- Requirement -
In the listing below, locate the line that contains "R9: 330 (GND, N_1) -> 330 (N_1, U4/OUT)" and the line that contains "R5: 180k (N_11, N_14) -> 180k (N_11, VDD)". Restate word for word those two lines and every line between them, and nothing else.

- Raw data -
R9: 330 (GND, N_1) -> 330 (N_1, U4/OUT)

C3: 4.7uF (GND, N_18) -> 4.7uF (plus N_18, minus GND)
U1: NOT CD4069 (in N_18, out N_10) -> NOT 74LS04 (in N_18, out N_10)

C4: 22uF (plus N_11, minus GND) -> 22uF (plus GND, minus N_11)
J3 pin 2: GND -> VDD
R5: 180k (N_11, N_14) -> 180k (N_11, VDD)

---

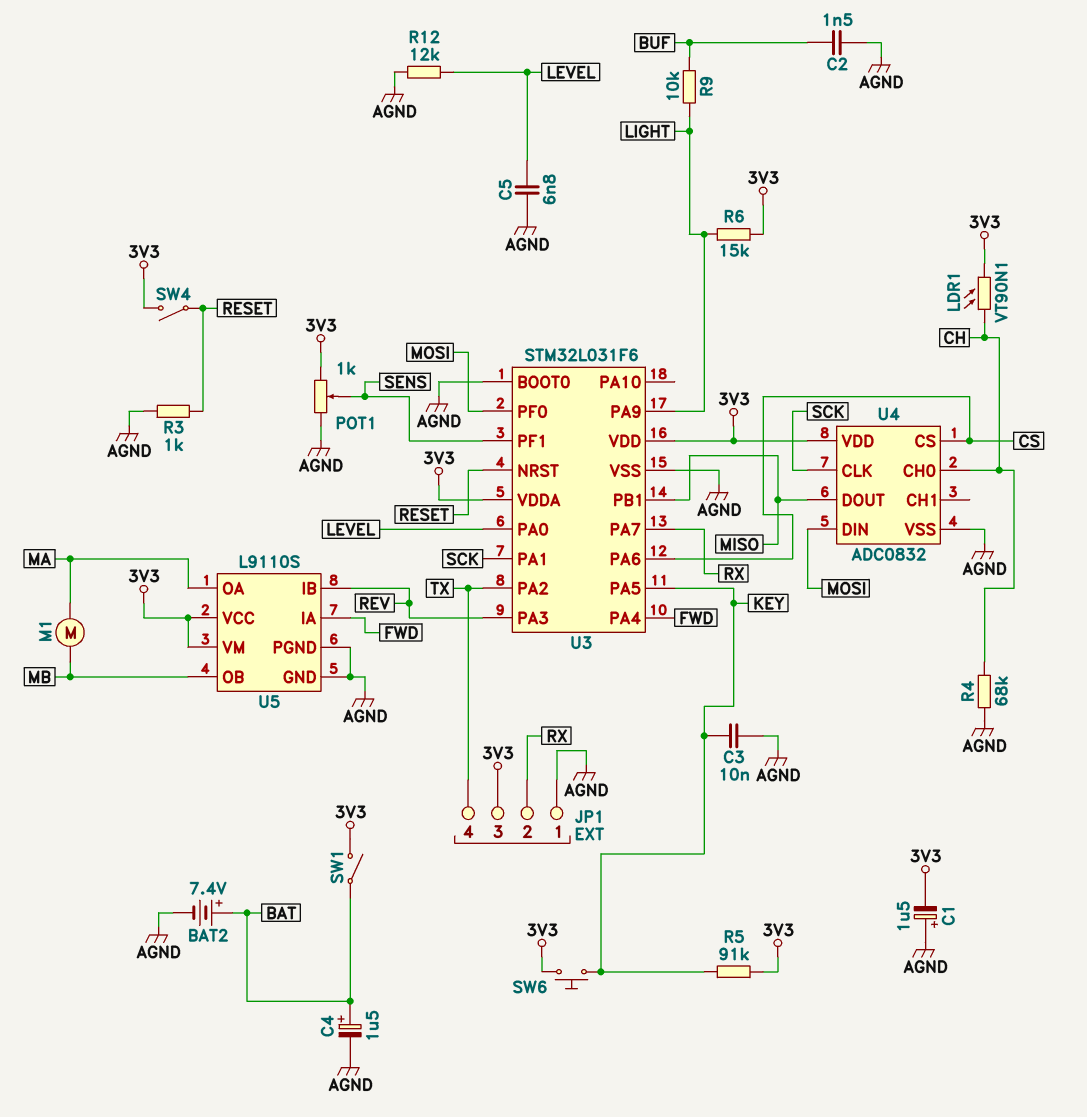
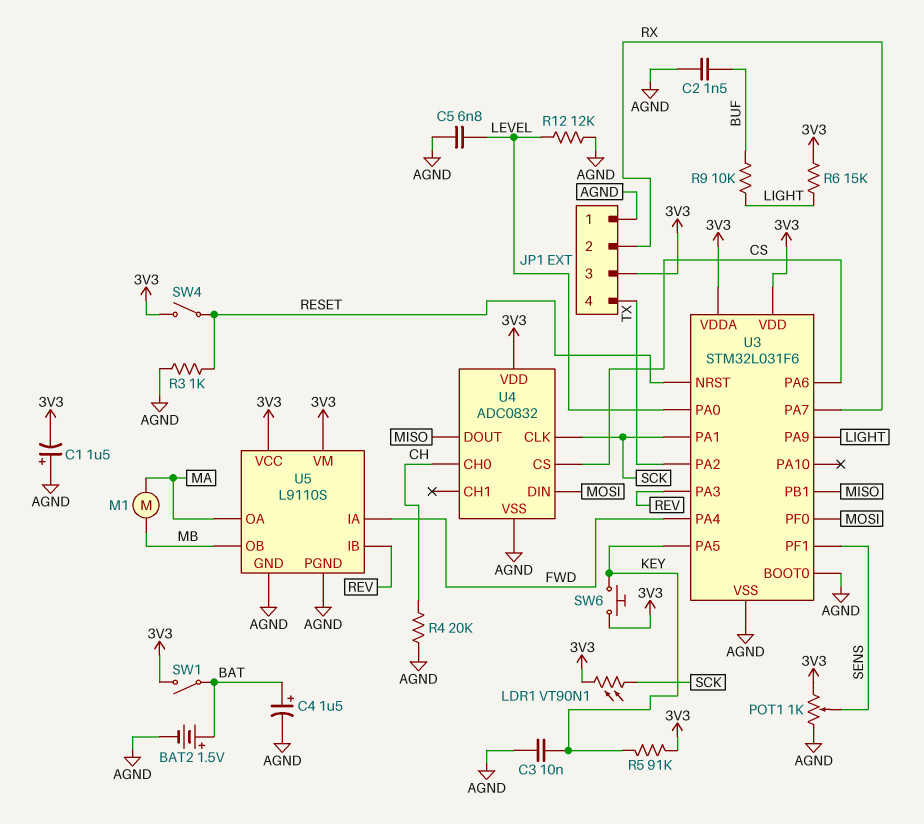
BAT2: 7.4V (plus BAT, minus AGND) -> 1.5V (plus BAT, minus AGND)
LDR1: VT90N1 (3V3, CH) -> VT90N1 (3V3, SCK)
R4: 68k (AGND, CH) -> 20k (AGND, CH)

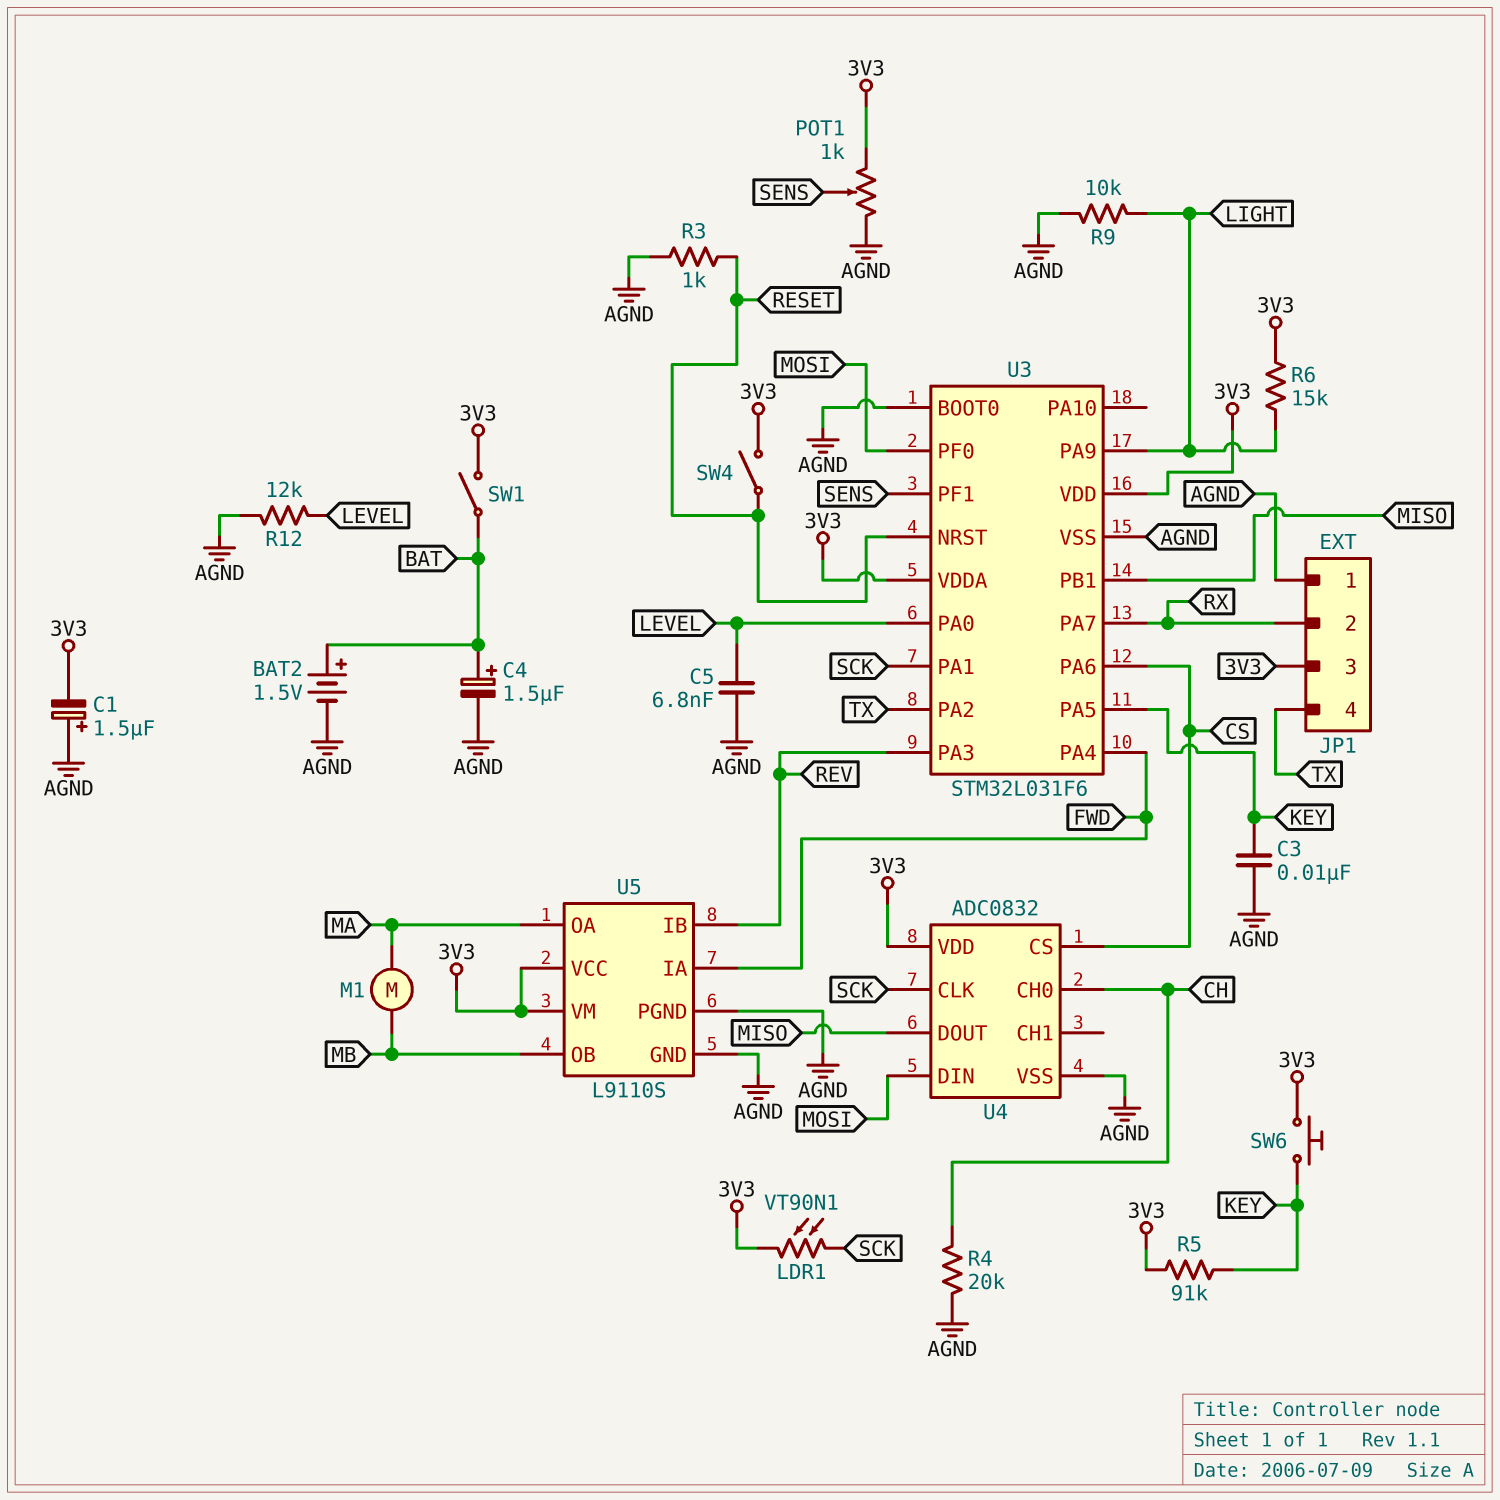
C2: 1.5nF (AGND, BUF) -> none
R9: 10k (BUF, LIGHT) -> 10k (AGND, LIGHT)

- Worked solution -
R9: 330 (GND, N_1) -> 330 (N_1, U4/OUT)

C3: 4.7uF (GND, N_18) -> 4.7uF (plus N_18, minus GND)
U1: NOT CD4069 (in N_18, out N_10) -> NOT 74LS04 (in N_18, out N_10)

C4: 22uF (plus N_11, minus GND) -> 22uF (plus GND, minus N_11)
J3 pin 2: GND -> VDD
R5: 180k (N_11, N_14) -> 180k (N_11, VDD)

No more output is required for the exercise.